» **Task brief**: Rewrite everything from the start of the data down to the line that contains "orange L-shape: moved 7", with "counterclockwise" replaced by "anticlockwise" and nothing else changed.

» **Entries**:
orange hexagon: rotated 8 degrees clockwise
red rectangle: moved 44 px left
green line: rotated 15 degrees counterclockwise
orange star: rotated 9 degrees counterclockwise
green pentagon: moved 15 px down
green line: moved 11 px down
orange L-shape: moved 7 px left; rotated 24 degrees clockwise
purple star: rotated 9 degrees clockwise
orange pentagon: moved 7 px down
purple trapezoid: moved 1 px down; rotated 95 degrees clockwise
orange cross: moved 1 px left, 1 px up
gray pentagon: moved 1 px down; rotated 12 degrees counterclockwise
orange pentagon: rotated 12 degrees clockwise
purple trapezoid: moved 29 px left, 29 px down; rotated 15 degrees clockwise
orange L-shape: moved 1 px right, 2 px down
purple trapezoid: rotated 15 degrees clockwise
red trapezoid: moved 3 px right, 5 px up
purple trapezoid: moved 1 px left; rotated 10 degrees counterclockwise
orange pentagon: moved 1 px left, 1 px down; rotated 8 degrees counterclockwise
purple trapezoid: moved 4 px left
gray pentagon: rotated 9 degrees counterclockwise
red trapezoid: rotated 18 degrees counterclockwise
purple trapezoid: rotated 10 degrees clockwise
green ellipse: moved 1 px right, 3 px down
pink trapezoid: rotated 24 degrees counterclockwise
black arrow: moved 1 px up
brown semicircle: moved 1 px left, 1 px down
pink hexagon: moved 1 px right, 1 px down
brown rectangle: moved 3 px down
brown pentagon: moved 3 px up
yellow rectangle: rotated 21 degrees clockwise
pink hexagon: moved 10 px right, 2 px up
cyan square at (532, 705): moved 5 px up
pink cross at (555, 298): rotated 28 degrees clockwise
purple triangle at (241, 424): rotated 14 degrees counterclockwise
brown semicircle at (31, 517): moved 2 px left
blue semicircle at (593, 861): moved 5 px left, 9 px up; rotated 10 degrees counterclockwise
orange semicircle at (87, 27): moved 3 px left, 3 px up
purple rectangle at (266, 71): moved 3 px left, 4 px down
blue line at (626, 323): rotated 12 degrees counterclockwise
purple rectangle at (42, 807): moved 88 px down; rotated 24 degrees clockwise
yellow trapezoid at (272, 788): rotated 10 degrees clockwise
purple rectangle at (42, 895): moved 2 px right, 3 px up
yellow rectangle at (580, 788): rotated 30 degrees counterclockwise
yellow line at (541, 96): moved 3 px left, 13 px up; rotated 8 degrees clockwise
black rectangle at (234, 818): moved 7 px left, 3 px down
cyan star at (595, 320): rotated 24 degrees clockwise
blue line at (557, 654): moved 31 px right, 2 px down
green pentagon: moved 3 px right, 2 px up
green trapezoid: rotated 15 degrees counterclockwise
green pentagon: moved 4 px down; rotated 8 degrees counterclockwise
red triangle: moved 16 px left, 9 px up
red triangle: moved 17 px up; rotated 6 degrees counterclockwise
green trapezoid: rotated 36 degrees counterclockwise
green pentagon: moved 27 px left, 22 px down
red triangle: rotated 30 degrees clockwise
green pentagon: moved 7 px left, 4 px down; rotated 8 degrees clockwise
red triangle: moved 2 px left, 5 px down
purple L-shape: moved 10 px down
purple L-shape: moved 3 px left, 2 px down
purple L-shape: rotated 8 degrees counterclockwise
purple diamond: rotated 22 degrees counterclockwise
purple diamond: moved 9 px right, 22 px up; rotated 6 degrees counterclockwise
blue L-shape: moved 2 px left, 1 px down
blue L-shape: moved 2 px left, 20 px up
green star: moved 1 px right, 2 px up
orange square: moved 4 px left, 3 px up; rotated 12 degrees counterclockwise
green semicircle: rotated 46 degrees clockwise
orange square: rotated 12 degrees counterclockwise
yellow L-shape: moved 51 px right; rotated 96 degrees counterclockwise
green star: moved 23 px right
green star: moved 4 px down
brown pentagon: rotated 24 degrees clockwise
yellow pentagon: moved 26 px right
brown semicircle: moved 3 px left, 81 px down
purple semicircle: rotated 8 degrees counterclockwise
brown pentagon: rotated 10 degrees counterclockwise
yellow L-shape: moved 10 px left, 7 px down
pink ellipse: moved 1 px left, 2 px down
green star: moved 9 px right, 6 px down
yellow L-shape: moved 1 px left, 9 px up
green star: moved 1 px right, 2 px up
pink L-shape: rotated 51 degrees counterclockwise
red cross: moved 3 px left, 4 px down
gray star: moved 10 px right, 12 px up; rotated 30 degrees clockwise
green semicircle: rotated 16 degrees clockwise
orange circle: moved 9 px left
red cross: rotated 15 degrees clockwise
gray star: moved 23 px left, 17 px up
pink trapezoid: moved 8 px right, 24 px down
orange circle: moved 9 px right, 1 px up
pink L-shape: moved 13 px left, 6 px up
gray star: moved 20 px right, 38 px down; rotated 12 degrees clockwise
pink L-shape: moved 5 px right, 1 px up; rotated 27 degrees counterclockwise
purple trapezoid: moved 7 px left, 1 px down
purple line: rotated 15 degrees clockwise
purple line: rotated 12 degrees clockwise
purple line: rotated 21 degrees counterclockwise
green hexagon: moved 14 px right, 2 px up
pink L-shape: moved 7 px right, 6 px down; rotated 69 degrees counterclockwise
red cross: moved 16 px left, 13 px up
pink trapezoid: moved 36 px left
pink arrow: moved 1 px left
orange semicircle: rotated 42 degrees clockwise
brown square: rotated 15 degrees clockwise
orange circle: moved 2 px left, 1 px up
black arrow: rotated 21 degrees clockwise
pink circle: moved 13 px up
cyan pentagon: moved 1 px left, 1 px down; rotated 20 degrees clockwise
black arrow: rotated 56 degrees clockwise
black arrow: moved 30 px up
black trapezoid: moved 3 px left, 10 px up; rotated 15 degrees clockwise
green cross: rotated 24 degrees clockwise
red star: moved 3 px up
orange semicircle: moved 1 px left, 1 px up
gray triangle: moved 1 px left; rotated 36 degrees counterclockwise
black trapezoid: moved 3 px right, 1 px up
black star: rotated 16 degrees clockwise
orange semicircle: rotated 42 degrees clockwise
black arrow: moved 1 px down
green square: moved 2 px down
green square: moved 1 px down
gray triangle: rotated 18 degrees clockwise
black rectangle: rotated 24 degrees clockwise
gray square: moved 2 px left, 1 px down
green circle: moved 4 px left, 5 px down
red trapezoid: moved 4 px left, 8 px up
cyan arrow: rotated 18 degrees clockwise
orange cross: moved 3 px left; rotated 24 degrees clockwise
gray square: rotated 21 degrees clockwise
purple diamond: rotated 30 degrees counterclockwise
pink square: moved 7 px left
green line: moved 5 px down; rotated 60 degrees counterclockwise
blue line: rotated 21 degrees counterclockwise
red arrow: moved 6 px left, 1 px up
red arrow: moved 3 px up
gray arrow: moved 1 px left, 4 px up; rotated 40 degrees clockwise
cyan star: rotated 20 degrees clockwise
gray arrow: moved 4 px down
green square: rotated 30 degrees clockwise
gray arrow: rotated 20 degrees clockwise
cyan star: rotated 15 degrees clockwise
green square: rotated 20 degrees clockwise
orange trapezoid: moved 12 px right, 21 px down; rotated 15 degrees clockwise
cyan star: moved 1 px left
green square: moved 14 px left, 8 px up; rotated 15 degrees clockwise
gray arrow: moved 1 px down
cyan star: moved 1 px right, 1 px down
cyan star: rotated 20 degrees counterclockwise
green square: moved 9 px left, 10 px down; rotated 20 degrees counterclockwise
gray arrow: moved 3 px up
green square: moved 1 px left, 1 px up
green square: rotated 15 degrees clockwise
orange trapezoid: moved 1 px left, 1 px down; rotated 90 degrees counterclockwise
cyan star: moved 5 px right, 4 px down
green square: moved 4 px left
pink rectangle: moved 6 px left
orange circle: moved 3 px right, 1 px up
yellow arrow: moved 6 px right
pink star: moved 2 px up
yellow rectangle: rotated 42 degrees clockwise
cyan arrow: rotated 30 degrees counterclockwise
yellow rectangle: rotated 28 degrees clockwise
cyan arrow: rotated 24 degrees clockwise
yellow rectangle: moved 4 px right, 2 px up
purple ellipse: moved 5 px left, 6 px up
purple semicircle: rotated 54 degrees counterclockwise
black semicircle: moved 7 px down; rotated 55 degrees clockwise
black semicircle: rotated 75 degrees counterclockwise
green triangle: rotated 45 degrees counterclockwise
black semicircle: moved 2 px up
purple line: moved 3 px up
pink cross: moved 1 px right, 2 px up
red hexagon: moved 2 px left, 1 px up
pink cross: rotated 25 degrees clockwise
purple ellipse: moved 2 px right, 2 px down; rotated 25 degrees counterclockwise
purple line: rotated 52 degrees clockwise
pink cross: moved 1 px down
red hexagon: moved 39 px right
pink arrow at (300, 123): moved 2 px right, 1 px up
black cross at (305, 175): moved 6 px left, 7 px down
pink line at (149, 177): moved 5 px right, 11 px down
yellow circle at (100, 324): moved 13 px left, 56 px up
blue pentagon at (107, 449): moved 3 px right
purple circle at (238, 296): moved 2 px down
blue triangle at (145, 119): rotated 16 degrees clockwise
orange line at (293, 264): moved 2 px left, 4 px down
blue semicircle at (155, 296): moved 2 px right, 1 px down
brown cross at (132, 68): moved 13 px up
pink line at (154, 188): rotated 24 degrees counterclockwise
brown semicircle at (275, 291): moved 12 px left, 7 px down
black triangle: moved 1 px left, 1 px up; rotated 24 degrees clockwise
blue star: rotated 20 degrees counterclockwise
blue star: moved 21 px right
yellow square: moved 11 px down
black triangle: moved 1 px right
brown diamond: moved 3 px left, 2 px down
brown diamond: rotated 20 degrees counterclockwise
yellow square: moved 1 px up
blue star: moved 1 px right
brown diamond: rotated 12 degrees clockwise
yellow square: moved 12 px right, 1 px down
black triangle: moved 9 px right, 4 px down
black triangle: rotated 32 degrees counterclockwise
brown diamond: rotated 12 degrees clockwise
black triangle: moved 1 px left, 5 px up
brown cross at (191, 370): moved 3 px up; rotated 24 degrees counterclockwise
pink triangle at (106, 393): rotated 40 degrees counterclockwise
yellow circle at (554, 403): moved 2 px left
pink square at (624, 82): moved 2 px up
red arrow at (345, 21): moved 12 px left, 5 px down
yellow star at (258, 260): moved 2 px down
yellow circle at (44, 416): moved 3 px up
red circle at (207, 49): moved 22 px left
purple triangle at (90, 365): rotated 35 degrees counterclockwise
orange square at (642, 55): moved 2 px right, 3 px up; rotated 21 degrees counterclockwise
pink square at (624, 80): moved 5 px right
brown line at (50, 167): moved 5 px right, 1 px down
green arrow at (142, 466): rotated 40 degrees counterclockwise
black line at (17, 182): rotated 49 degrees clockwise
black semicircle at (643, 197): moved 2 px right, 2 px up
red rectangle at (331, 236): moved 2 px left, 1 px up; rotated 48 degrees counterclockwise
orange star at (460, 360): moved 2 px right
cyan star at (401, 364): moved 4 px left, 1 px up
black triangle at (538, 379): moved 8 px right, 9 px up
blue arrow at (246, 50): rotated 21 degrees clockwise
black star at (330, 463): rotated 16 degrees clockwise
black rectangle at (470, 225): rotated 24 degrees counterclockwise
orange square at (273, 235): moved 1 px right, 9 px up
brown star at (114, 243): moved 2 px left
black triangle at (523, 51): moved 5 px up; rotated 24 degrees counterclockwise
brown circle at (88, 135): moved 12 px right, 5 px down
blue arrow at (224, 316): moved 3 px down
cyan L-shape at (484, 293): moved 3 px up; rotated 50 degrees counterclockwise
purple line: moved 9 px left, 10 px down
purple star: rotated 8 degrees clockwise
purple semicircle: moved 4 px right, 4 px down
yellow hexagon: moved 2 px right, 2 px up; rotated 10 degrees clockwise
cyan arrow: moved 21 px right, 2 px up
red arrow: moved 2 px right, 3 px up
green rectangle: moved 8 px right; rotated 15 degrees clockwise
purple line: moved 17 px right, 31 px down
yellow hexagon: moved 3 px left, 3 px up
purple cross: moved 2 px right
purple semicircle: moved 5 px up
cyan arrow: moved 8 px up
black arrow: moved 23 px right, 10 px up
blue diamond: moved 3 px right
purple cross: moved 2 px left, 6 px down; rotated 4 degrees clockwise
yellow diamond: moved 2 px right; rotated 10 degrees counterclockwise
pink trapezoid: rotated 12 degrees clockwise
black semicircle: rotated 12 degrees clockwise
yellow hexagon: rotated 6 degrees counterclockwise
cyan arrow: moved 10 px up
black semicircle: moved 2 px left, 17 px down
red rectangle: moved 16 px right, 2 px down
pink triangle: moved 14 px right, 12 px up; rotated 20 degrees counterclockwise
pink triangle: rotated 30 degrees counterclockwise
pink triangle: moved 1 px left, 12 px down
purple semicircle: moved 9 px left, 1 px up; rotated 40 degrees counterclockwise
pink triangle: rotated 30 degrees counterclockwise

» **Exercise solution**:
orange hexagon: rotated 8 degrees clockwise
red rectangle: moved 44 px left
green line: rotated 15 degrees anticlockwise
orange star: rotated 9 degrees anticlockwise
green pentagon: moved 15 px down
green line: moved 11 px down
orange L-shape: moved 7 px left; rotated 24 degrees clockwise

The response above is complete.